Object matching data:
>>

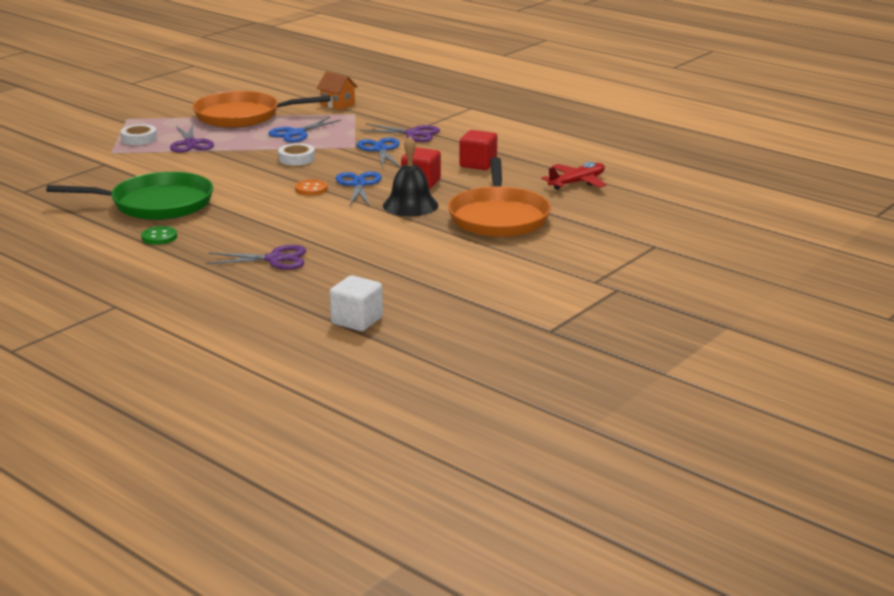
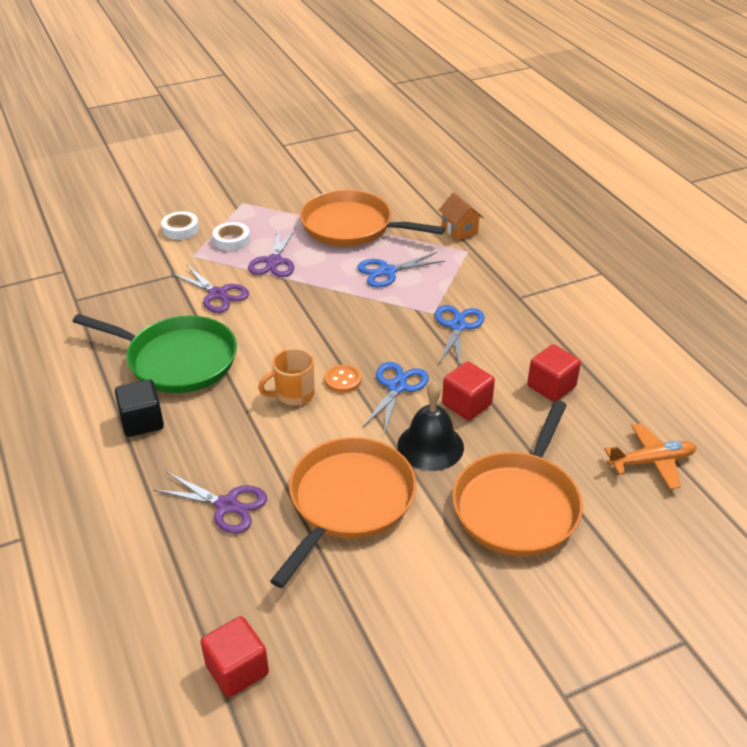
camera: 25 degrees right, 15 degrees up
(159, 237) = (142, 422): green button -> black cube
(276, 202) = (293, 394): none -> orange mug
(296, 159) = (361, 318): white tape -> white tape (180, 229)
(357, 321) = (237, 670): white cube -> red cube
(370, 239) = (348, 501): none -> orange pan
(413, 134) = (509, 306): purple scissors -> purple scissors (218, 294)
(577, 182) = (651, 461): red plane -> orange plane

<<

■ **WHAT YOU HAVE TO DO**
Please hand back every entry above exactly, with no images in the copy.

■ **EXPECTED ANSWER**
camera: 25 degrees right, 15 degrees up
(159, 237) = (142, 422): green button -> black cube
(276, 202) = (293, 394): none -> orange mug
(296, 159) = (361, 318): white tape -> white tape (180, 229)
(357, 321) = (237, 670): white cube -> red cube
(370, 239) = (348, 501): none -> orange pan
(413, 134) = (509, 306): purple scissors -> purple scissors (218, 294)
(577, 182) = (651, 461): red plane -> orange plane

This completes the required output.